Could you print exactly the lines of the listing below, starting at the line that has "chair: (137, 66) -> (294, 170), turned 90" and ending at the line that has "window: (175, 186) -> (77, 285), removed", and only those lines?

- Exercise materials:
========================================

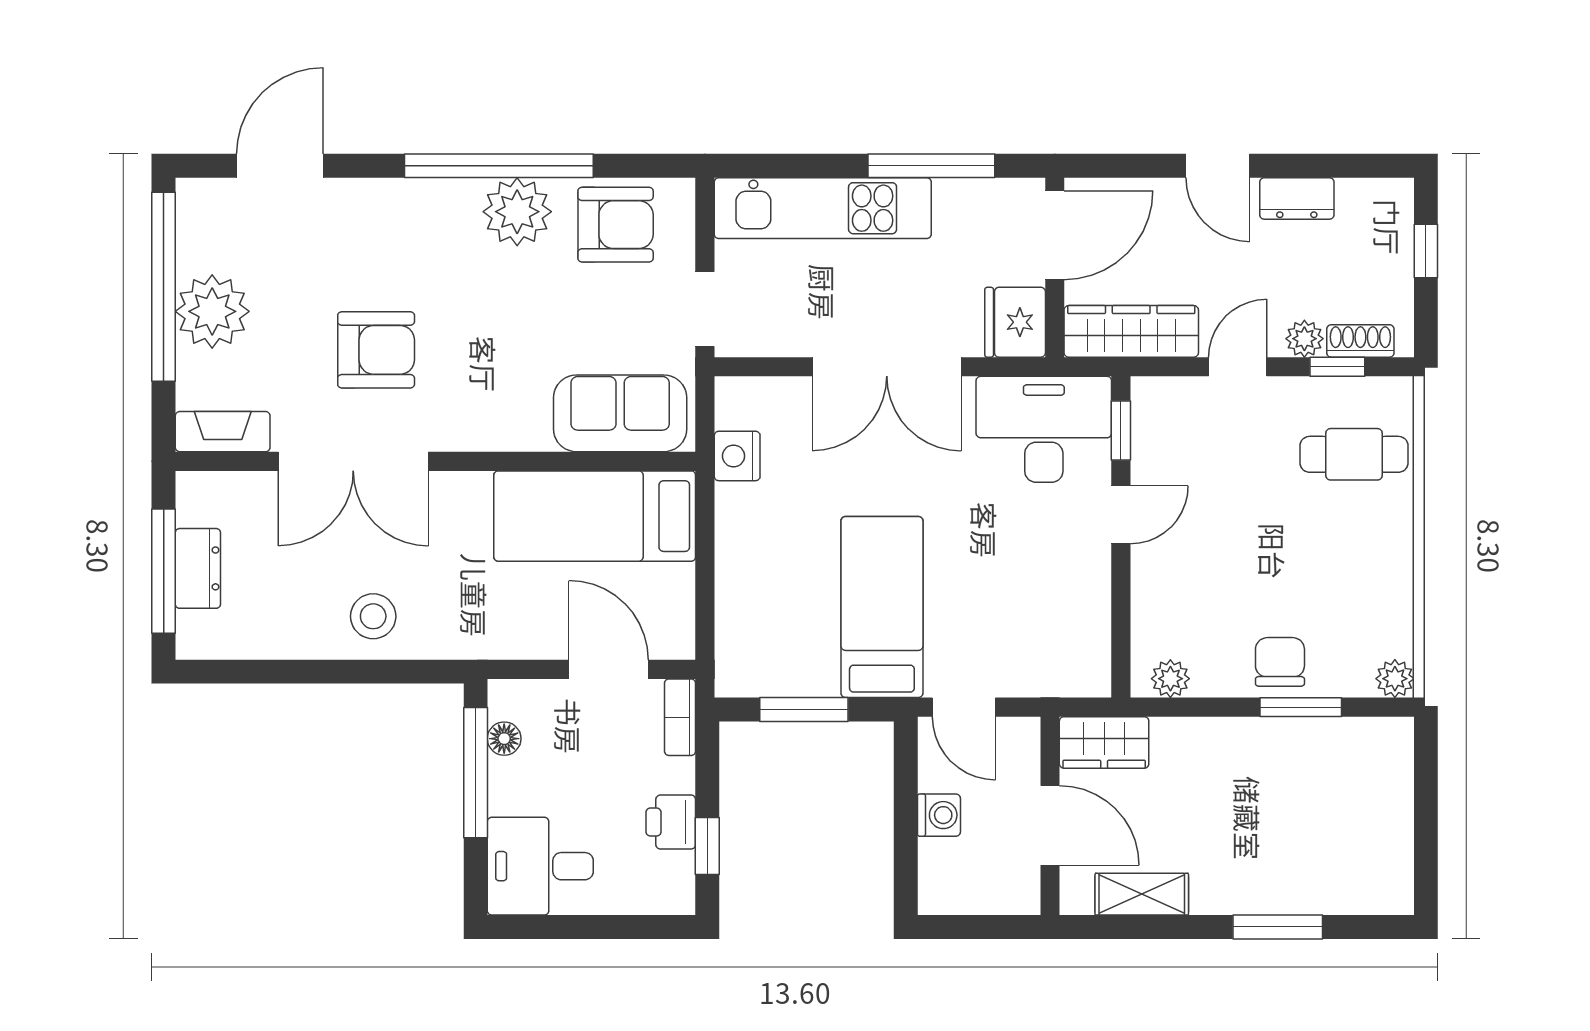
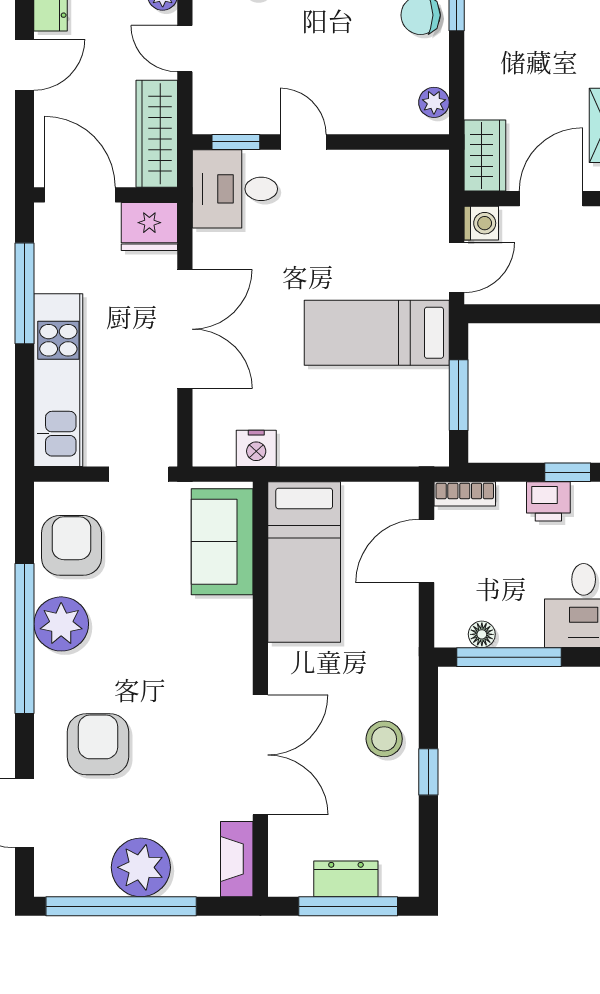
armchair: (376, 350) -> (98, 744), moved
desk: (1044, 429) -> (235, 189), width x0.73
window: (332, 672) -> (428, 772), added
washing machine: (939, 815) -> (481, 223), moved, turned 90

========================================

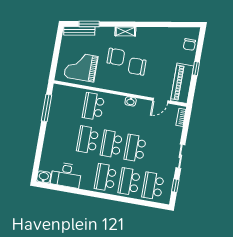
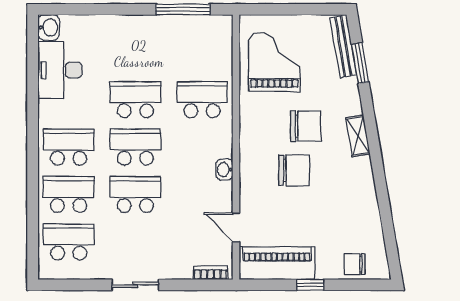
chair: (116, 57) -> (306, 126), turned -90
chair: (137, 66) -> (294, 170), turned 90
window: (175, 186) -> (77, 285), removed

========================================

- Output:
chair: (137, 66) -> (294, 170), turned 90
window: (175, 186) -> (77, 285), removed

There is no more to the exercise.